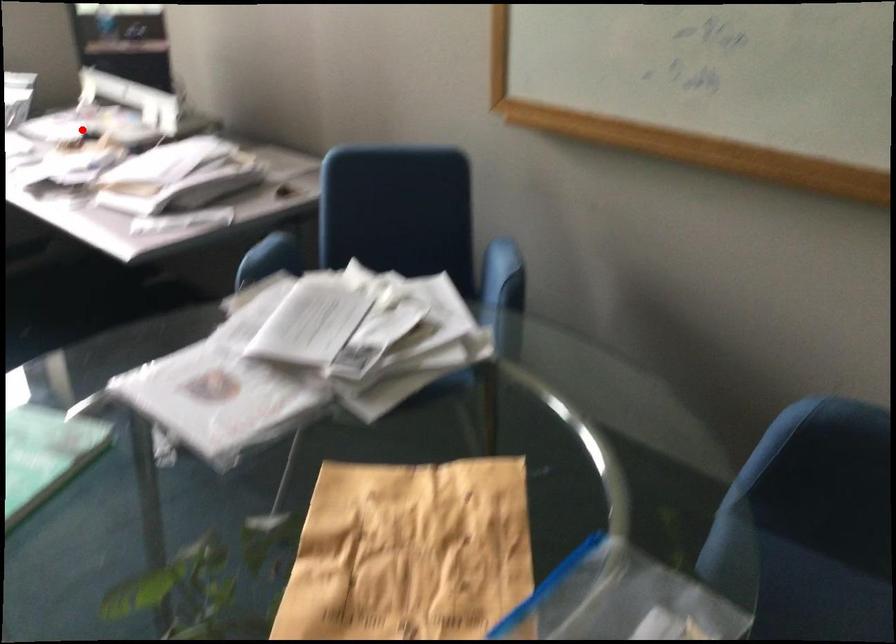
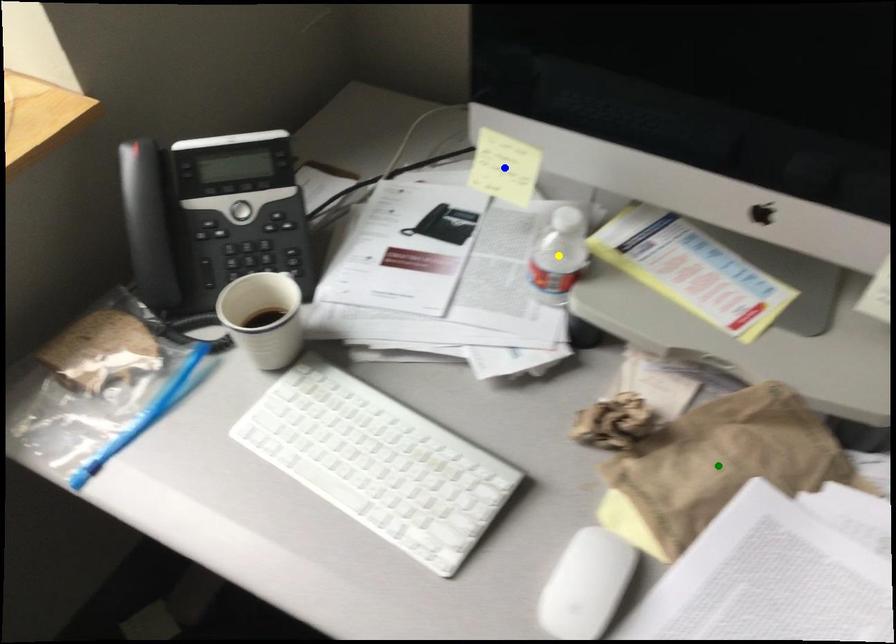
Question: I am providing you with two images of the same scene from different viewpoints. A red point is marked on the first image. You are given multiple points on the second image. Which mark in image 2 goes with the point in image 1?

Choices:
 (A) yellow point
 (B) green point
 (C) blue point

Answer: (B)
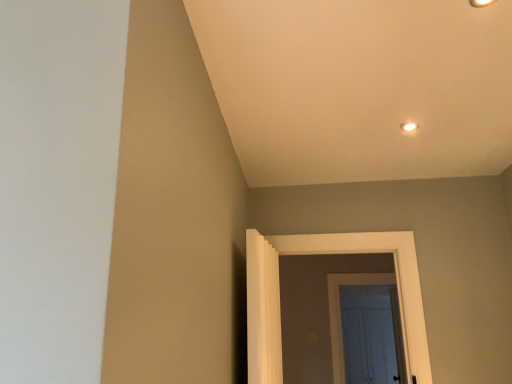
Question: Considering the positions of white wooden door at center, arranged as the 2th door when viewed from the left, and white painted wood door at center, which is counted as the second door, starting from the back, in the image, is white wooden door at center, arranged as the 2th door when viewed from the left, bigger or smaller than white painted wood door at center, which is counted as the second door, starting from the back,?

Choices:
 (A) big
 (B) small

Answer: (B)

Question: Is white wooden door at center, arranged as the 2th door when viewed from the left, taller or shorter than white painted wood door at center, which is the 2th door in right-to-left order?

Choices:
 (A) tall
 (B) short

Answer: (A)

Question: Which is farther from the white wooden door at center, arranged as the 2th door when viewed from the left?

Choices:
 (A) white painted wood door at center, which is counted as the second door, starting from the back
 (B) white glossy light fixture at upper center, which ranks as the first light fixture in bottom-to-top order
 (C) matte gold light fixture at upper right, which is counted as the second light fixture, starting from the bottom

Answer: (C)

Question: Considering the real-world distances, which object is farthest from the white painted wood door at center, arranged as the first door when viewed from the front?

Choices:
 (A) white glossy light fixture at upper center, which ranks as the first light fixture in bottom-to-top order
 (B) white wooden door at center, marked as the 1th door in a back-to-front arrangement
 (C) matte gold light fixture at upper right, the 1th light fixture viewed from the front

Answer: (C)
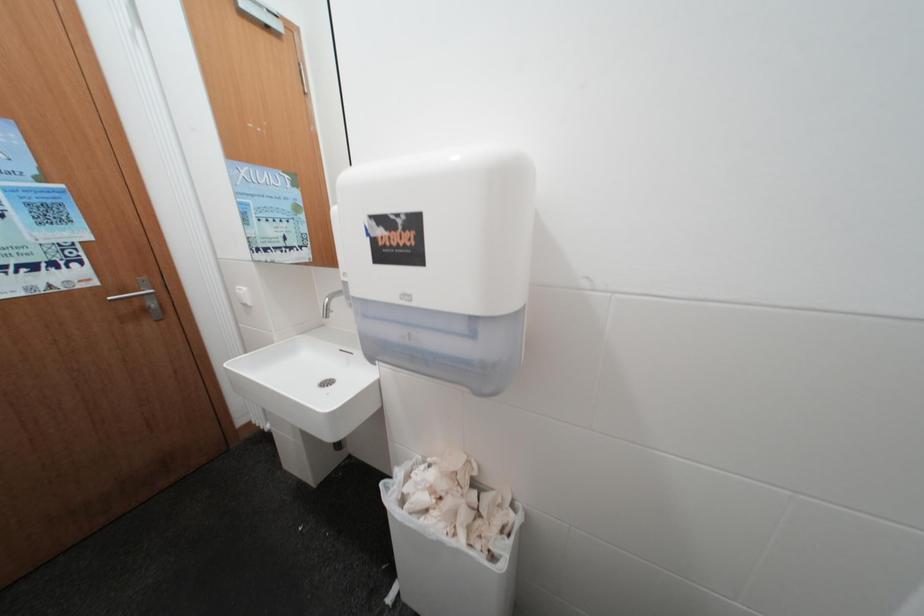
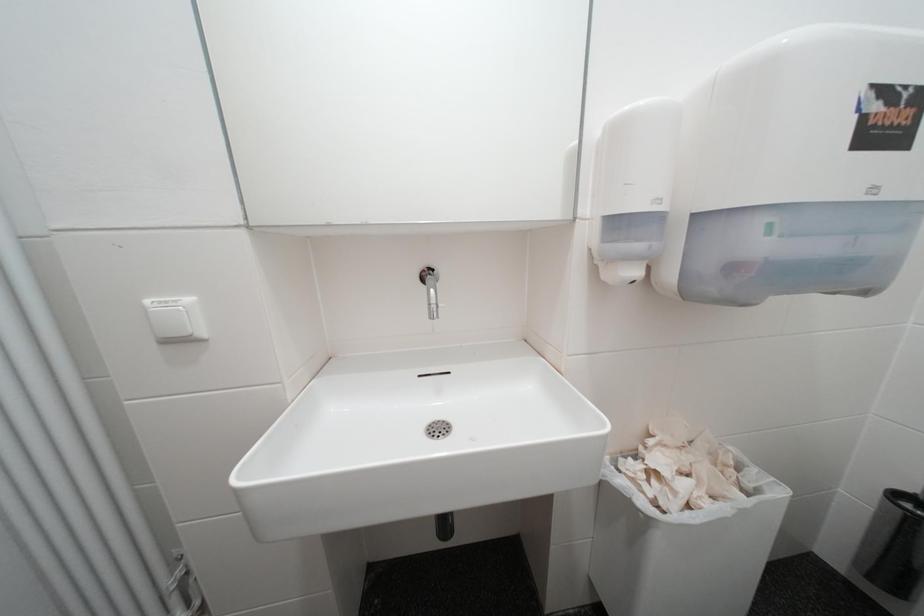
Question: Based on the continuous images, in which direction is the camera rotating? Reply with the corresponding letter.

Choices:
 (A) Left
 (B) Right
 (C) Up
 (D) Down

Answer: (B)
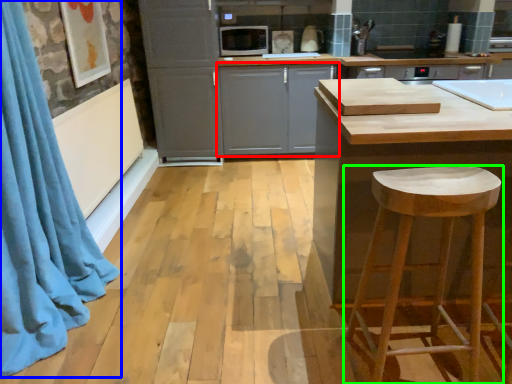
Question: Which is farther away from cabinetry (highlighted by a red box)? shower curtain (highlighted by a blue box) or stool (highlighted by a green box)?

Choices:
 (A) shower curtain
 (B) stool

Answer: (B)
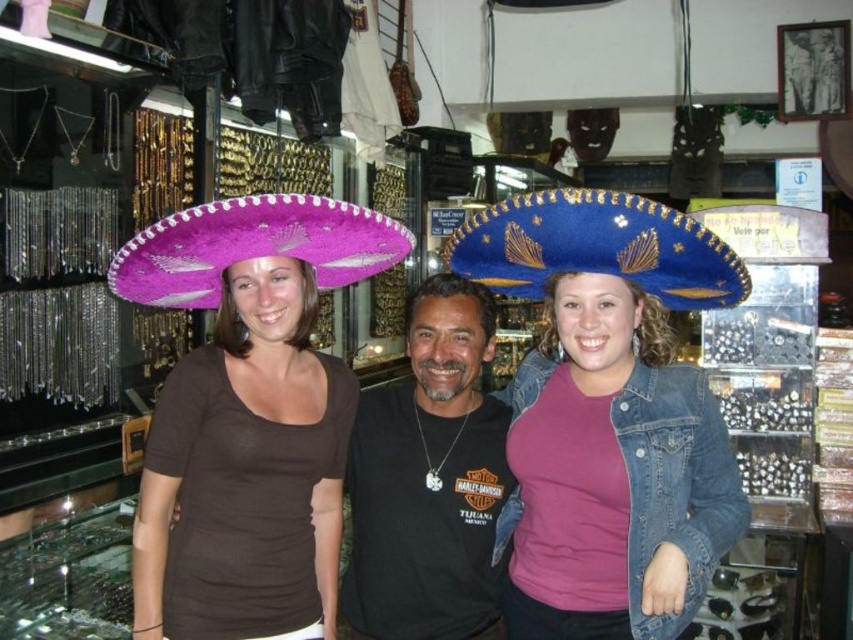
Question: Can you confirm if black cotton t-shirt at center is positioned to the left of pink felt sombrero at left?

Choices:
 (A) no
 (B) yes

Answer: (A)

Question: Does matte pink fabric sombrero at upper left appear on the left side of blue felt sombrero at center?

Choices:
 (A) no
 (B) yes

Answer: (B)

Question: Estimate the real-world distances between objects in this image. Which object is farther from the blue denim jacket at center?

Choices:
 (A) black cotton t-shirt at center
 (B) pink felt sombrero at left
 (C) matte pink fabric sombrero at upper left

Answer: (B)

Question: Is black cotton t-shirt at center to the right of blue felt sombrero at center from the viewer's perspective?

Choices:
 (A) no
 (B) yes

Answer: (A)

Question: Considering the real-world distances, which object is closest to the blue denim jacket at center?

Choices:
 (A) black cotton t-shirt at center
 (B) blue felt sombrero at center
 (C) matte pink fabric sombrero at upper left

Answer: (A)

Question: Which of the following is the farthest from the observer?

Choices:
 (A) (589, 563)
 (B) (650, 224)

Answer: (A)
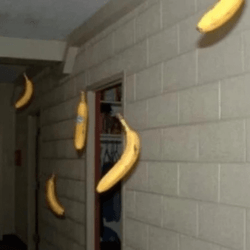
Locate an element on the screen. This screenshot has width=250, height=250. shelves in a closet is located at coordinates (104, 127), (106, 97).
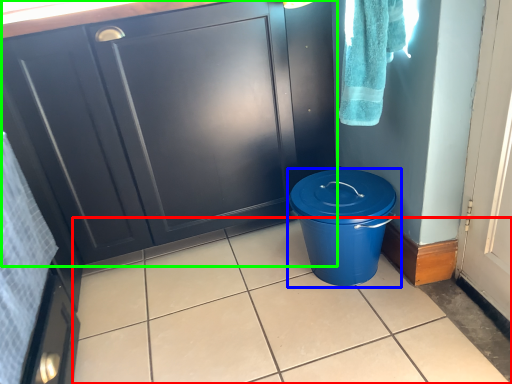
Question: Based on their relative distances, which object is nearer to tile (highlighted by a red box)? Choose from waste container (highlighted by a blue box) and cabinetry (highlighted by a green box).

Choices:
 (A) waste container
 (B) cabinetry

Answer: (A)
· · · ·
**Directive**. Pull out every line in the entries above that contains the string "door". Matching is case-sensitive.

**Answer to the task**.
Question: Considering the positions of white wooden door at center, arranged as the 2th door when viewed from the left, and white painted wood door at center, which is counted as the second door, starting from the back, in the image, is white wooden door at center, arranged as the 2th door when viewed from the left, bigger or smaller than white painted wood door at center, which is counted as the second door, starting from the back,?
Question: Is white wooden door at center, arranged as the 2th door when viewed from the left, taller or shorter than white painted wood door at center, which is the 2th door in right-to-left order?
Question: Which is farther from the white wooden door at center, arranged as the 2th door when viewed from the left?
 (A) white painted wood door at center, which is counted as the second door, starting from the back
Question: Considering the real-world distances, which object is farthest from the white painted wood door at center, arranged as the first door when viewed from the front?
 (B) white wooden door at center, marked as the 1th door in a back-to-front arrangement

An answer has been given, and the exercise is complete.